TASK PROMPT: With the material below, print exactly the lines between the line holding "camera: 40 degrees left, 5 degrees down" and the line holding "(534, 180) = (541, 169): brown", inclusive. Add nothing else.

─── SOURCE DATA ───

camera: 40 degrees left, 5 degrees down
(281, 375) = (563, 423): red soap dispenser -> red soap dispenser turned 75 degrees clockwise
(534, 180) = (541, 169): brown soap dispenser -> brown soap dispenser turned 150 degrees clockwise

───
─── SOURCE DATA ───

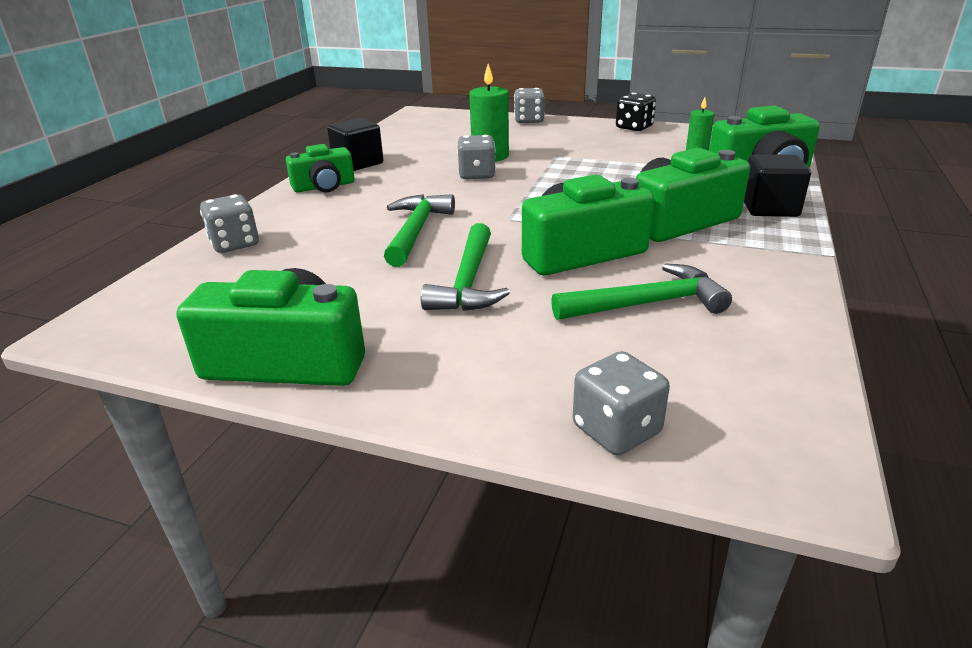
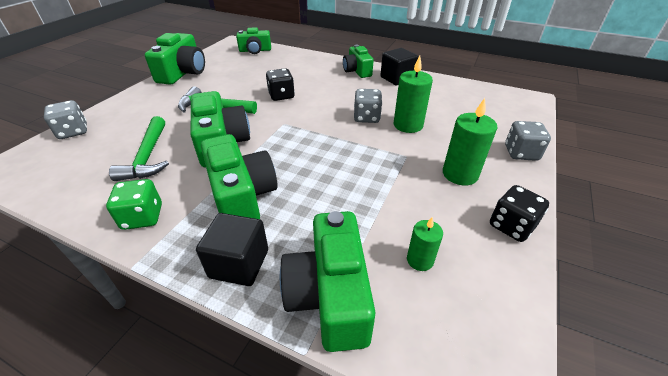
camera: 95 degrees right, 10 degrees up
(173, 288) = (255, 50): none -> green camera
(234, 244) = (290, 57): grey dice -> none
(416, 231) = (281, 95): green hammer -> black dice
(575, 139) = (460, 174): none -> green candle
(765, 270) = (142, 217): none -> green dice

───

ANSWER SPACE:
camera: 40 degrees left, 5 degrees down
(281, 375) = (563, 423): red soap dispenser -> red soap dispenser turned 75 degrees clockwise
(534, 180) = (541, 169): brown soap dispenser -> brown soap dispenser turned 150 degrees clockwise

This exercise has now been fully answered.